Supplied data >>
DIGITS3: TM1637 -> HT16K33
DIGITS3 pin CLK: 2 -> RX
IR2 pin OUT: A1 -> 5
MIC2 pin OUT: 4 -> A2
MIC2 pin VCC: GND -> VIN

What is expected >>
Please return the data above in full, without altering a single line.

Response to this task >>
DIGITS3: TM1637 -> HT16K33
DIGITS3 pin CLK: 2 -> RX
IR2 pin OUT: A1 -> 5
MIC2 pin OUT: 4 -> A2
MIC2 pin VCC: GND -> VIN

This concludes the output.